Exercise description:
In the data below, the answer is the run of lines from the line containing "lime brick C4:D4" through the line containing "none -> pink slope B5:B7 level 1 top 7", both included; print it exactly and nothing else.

++++++++++++++++++++

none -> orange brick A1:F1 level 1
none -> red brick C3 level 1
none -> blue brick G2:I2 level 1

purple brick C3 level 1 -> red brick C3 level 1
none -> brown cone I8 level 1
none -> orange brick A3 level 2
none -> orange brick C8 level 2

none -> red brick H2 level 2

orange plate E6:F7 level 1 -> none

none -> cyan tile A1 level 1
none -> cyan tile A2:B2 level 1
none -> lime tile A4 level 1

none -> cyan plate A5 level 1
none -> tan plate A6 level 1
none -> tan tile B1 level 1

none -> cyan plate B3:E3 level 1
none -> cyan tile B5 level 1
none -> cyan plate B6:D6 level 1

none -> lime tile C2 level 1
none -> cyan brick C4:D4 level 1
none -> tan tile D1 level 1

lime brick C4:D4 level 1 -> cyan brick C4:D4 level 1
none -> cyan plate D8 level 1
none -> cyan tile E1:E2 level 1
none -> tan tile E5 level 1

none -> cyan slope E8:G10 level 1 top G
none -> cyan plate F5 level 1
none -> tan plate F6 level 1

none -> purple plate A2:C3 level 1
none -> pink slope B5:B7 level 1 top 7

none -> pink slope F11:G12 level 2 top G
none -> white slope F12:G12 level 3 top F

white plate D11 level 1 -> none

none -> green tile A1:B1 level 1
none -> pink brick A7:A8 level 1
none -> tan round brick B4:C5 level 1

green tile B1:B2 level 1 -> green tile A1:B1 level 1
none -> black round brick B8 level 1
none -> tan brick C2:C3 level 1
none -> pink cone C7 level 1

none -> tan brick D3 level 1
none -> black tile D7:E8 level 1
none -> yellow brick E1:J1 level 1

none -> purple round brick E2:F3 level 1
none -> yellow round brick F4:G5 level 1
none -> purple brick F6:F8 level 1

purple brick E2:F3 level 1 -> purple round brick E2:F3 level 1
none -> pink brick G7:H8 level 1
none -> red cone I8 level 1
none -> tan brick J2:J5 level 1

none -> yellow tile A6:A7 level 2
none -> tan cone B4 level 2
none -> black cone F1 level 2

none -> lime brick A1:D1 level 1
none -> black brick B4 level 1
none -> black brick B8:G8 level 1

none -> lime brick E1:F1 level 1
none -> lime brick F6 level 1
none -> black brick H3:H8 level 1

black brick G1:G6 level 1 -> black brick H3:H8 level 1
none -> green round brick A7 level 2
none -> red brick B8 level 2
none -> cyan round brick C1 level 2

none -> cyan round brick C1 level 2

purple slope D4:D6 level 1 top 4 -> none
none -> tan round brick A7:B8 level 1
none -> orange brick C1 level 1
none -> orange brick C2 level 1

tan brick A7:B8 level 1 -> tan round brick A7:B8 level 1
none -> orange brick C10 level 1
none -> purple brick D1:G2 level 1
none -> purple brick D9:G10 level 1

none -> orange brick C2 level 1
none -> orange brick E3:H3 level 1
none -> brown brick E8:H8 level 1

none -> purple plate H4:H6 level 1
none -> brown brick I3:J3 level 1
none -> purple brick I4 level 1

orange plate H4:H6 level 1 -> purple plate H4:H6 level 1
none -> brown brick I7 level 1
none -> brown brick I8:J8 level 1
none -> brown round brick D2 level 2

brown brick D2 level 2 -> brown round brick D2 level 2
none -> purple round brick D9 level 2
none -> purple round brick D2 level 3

++++++++++++++++++++

Exercise response:
lime brick C4:D4 level 1 -> cyan brick C4:D4 level 1
none -> cyan plate D8 level 1
none -> cyan tile E1:E2 level 1
none -> tan tile E5 level 1

none -> cyan slope E8:G10 level 1 top G
none -> cyan plate F5 level 1
none -> tan plate F6 level 1

none -> purple plate A2:C3 level 1
none -> pink slope B5:B7 level 1 top 7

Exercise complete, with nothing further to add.